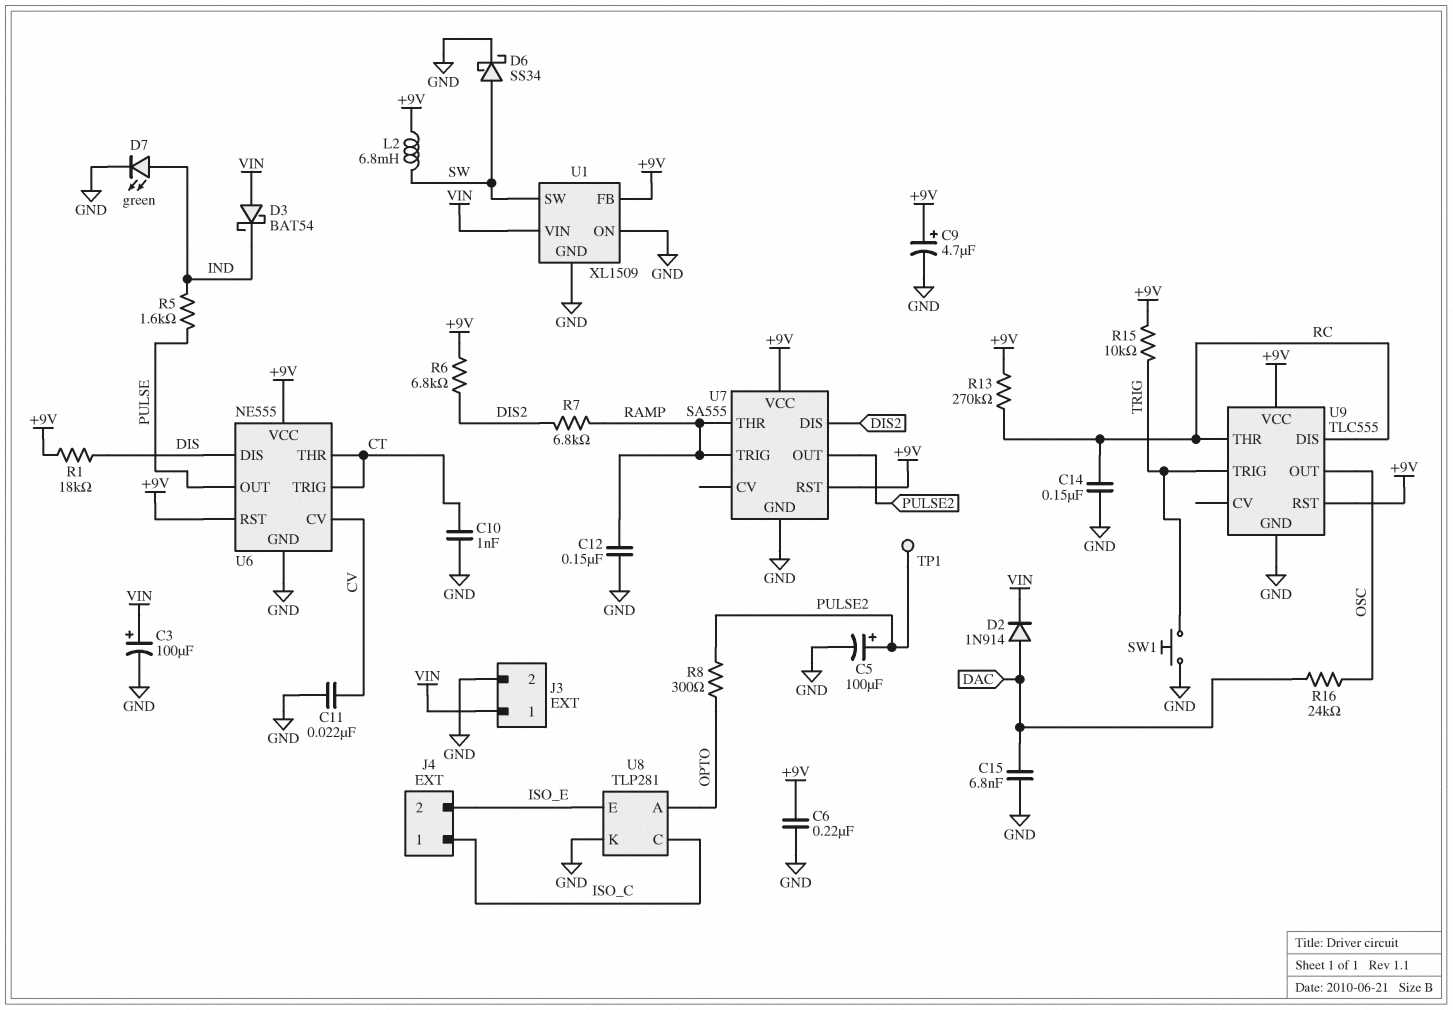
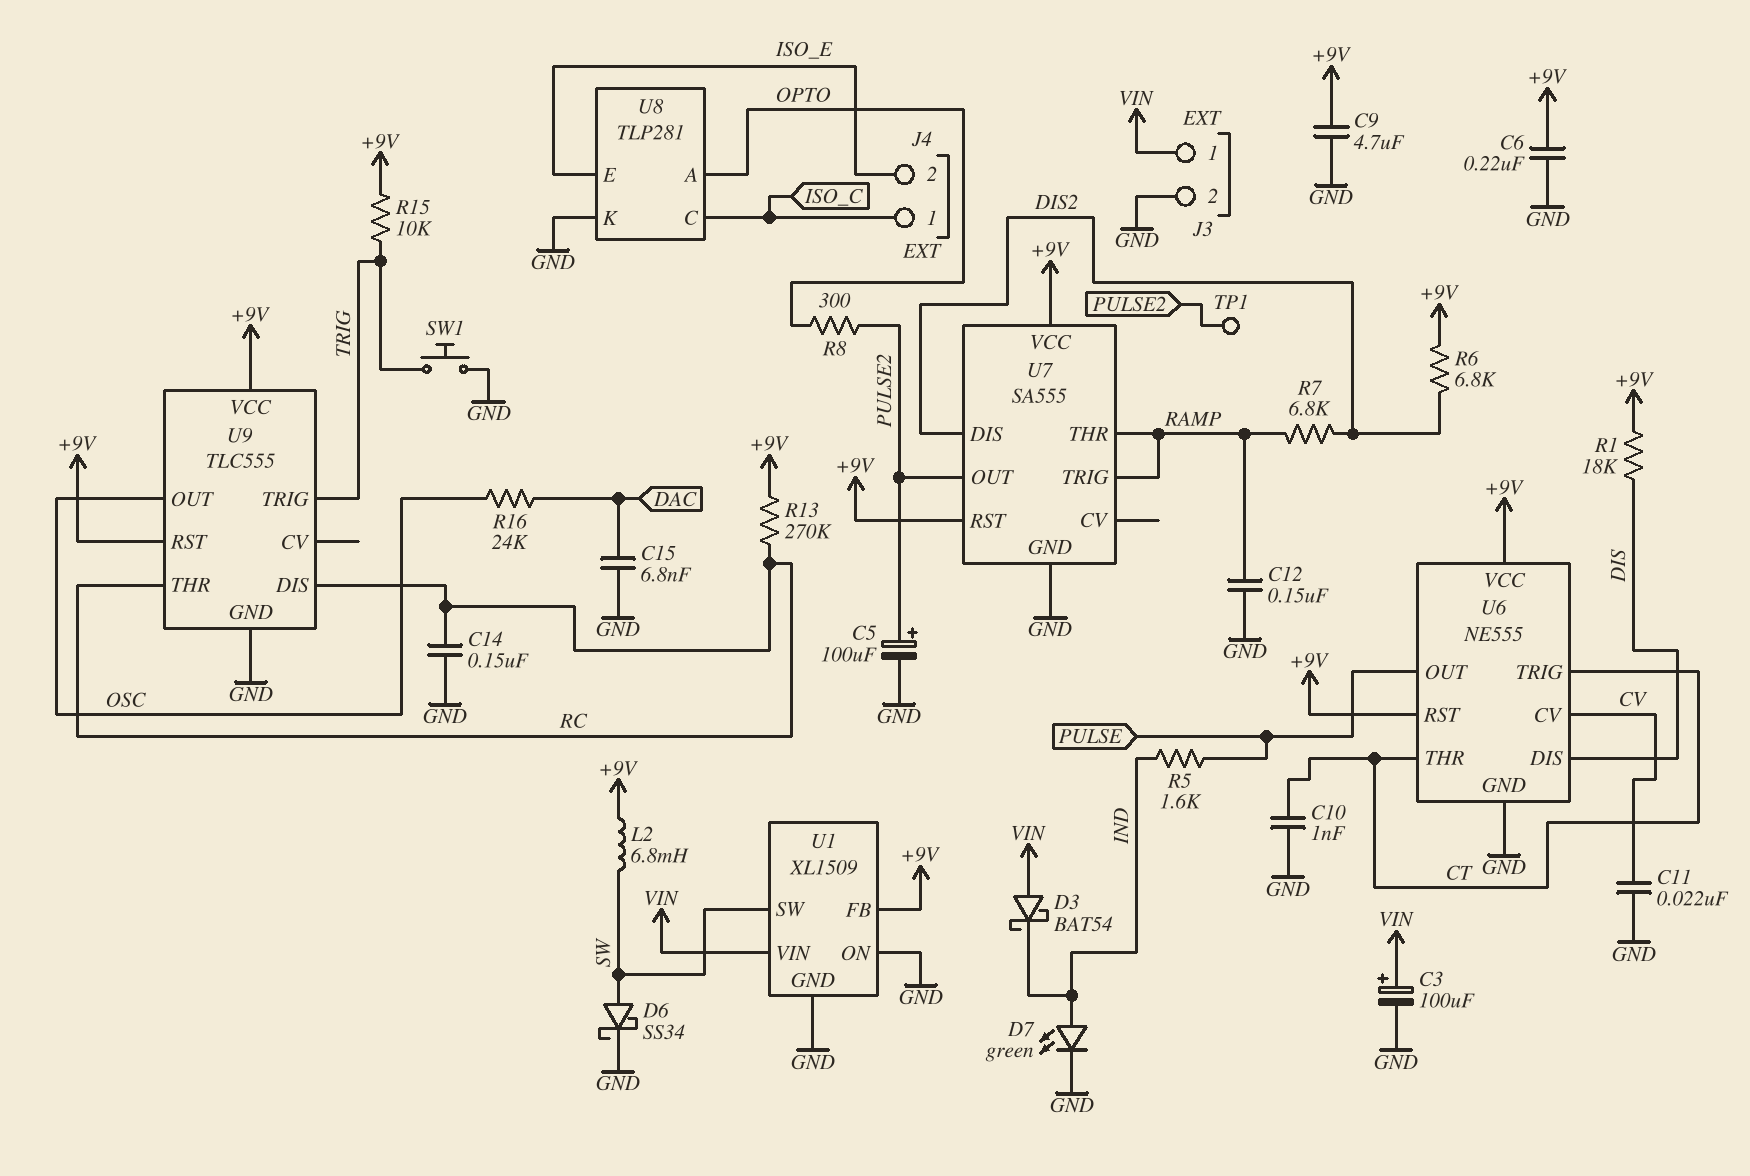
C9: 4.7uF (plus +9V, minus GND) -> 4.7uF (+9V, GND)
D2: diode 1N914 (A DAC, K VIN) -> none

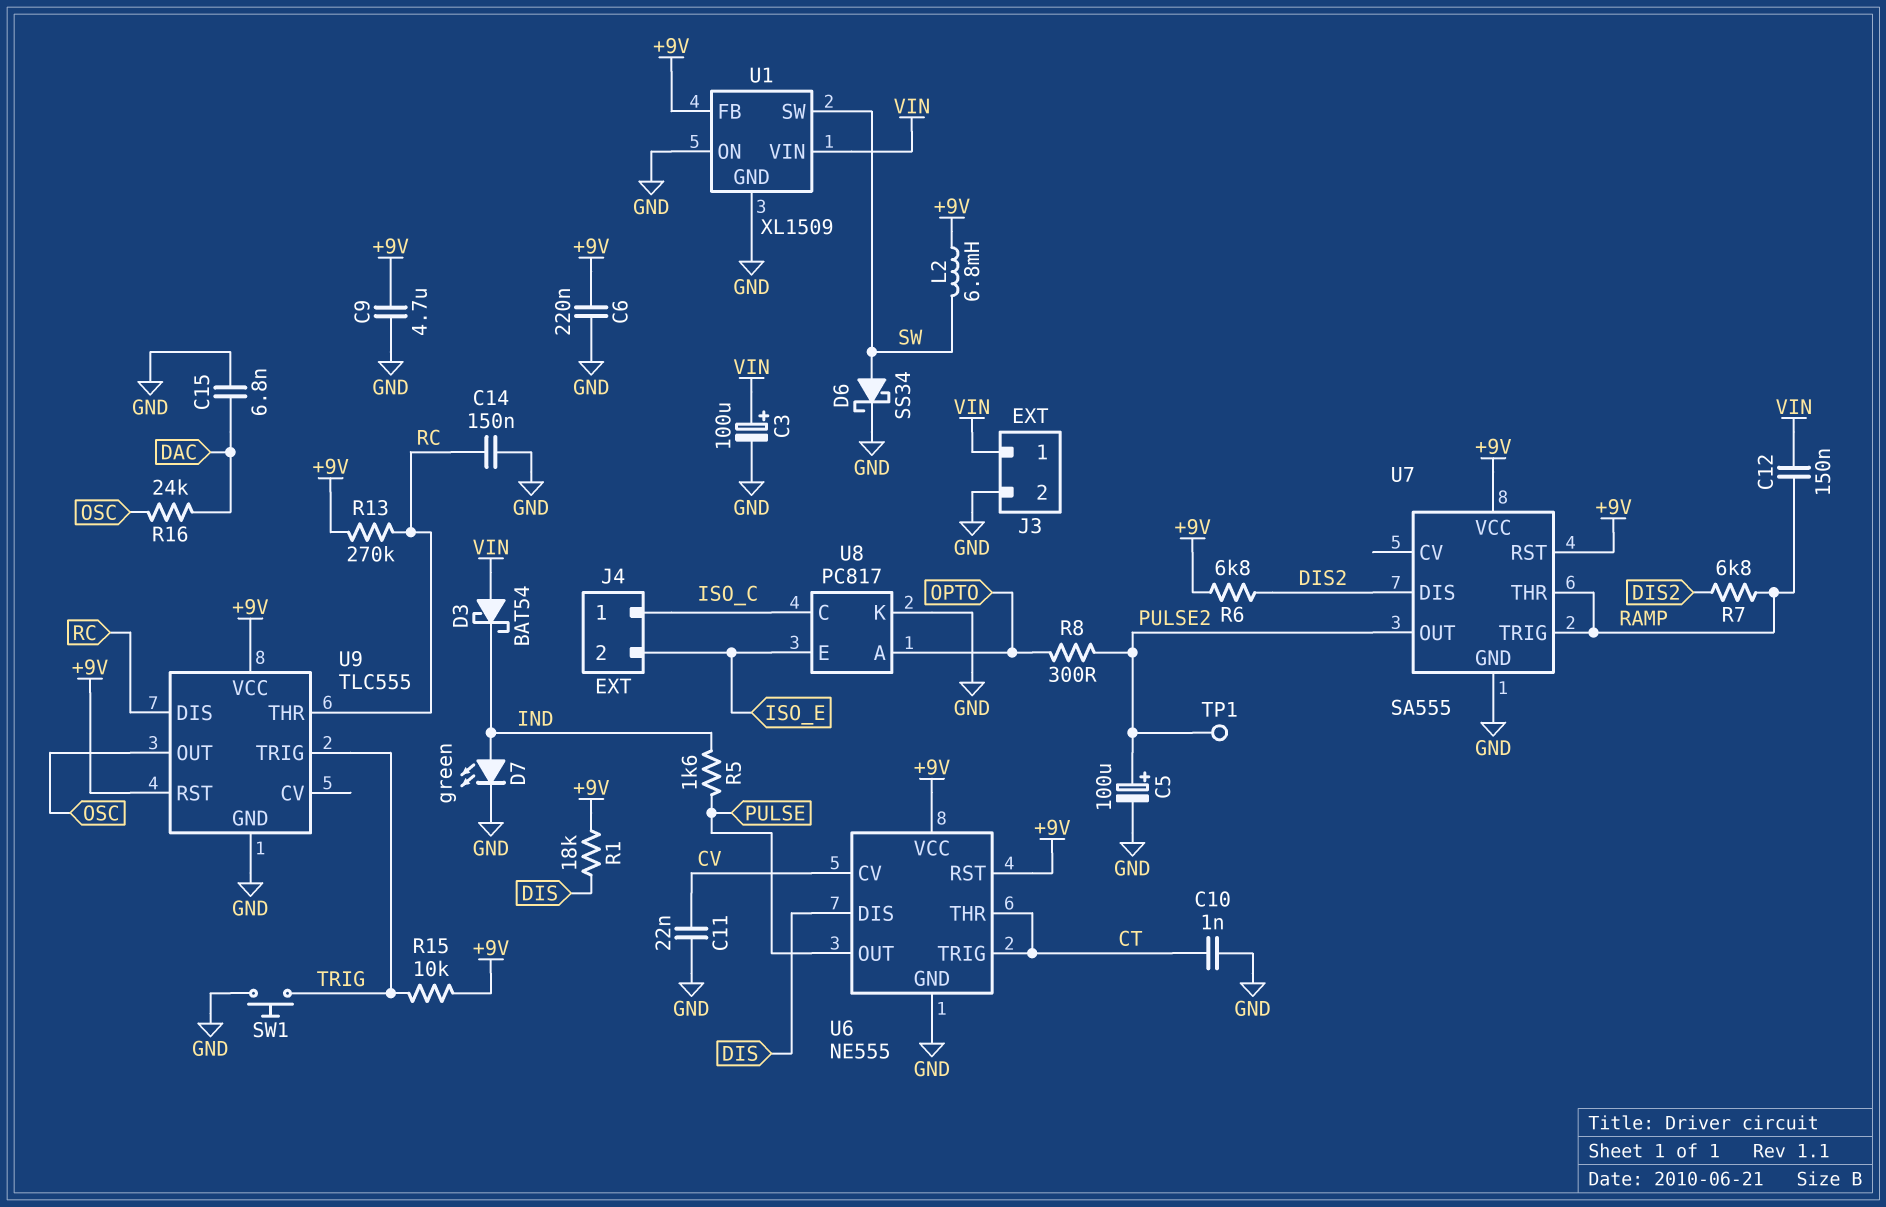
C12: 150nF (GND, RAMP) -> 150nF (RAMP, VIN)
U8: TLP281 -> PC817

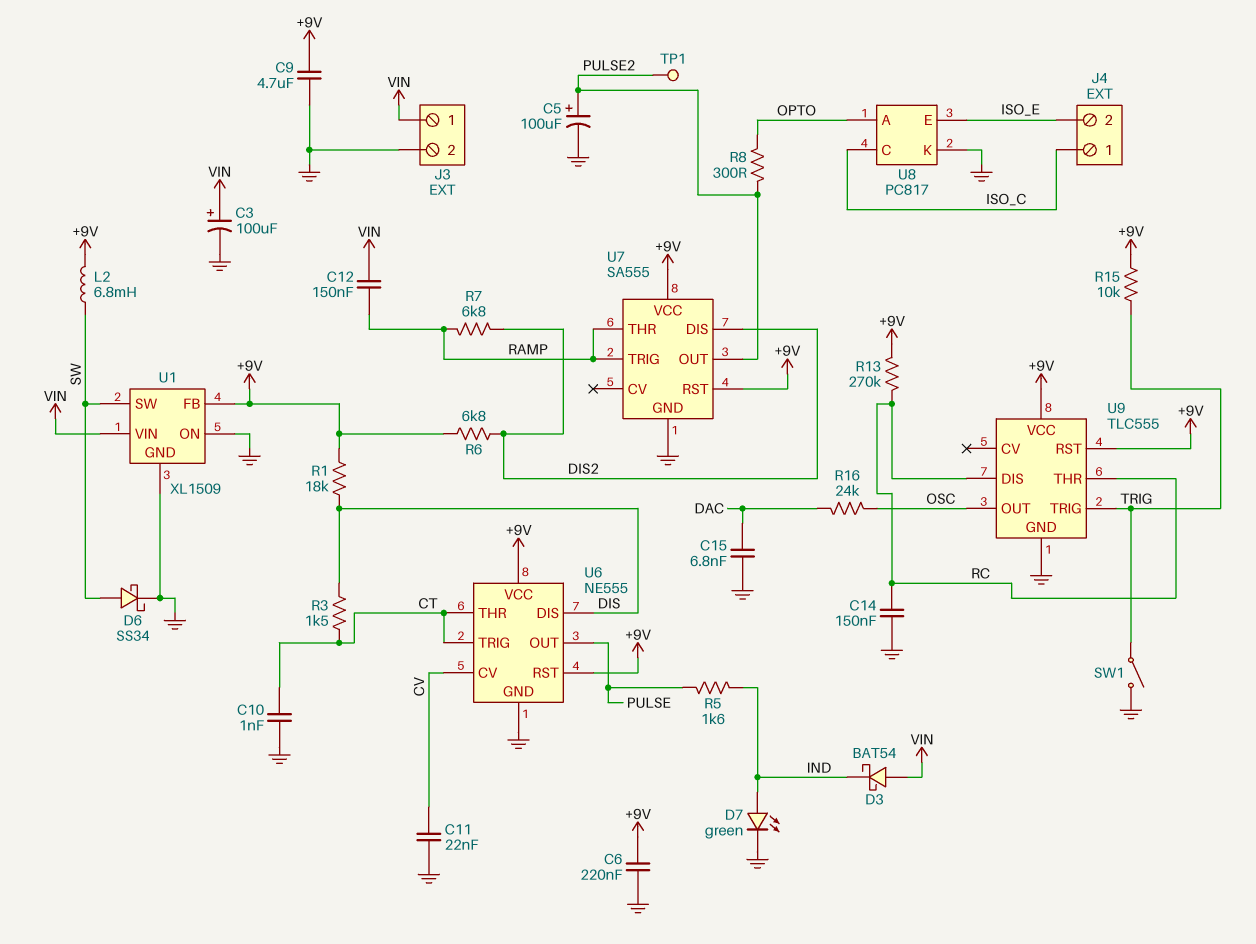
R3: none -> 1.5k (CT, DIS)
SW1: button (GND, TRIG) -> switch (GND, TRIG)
########################################
■ WORK REQUEST
Locate the word "none" in the data above. Copy every line carrying it.

■ SOLUTION
D2: diode 1N914 (A DAC, K VIN) -> none
R3: none -> 1.5k (CT, DIS)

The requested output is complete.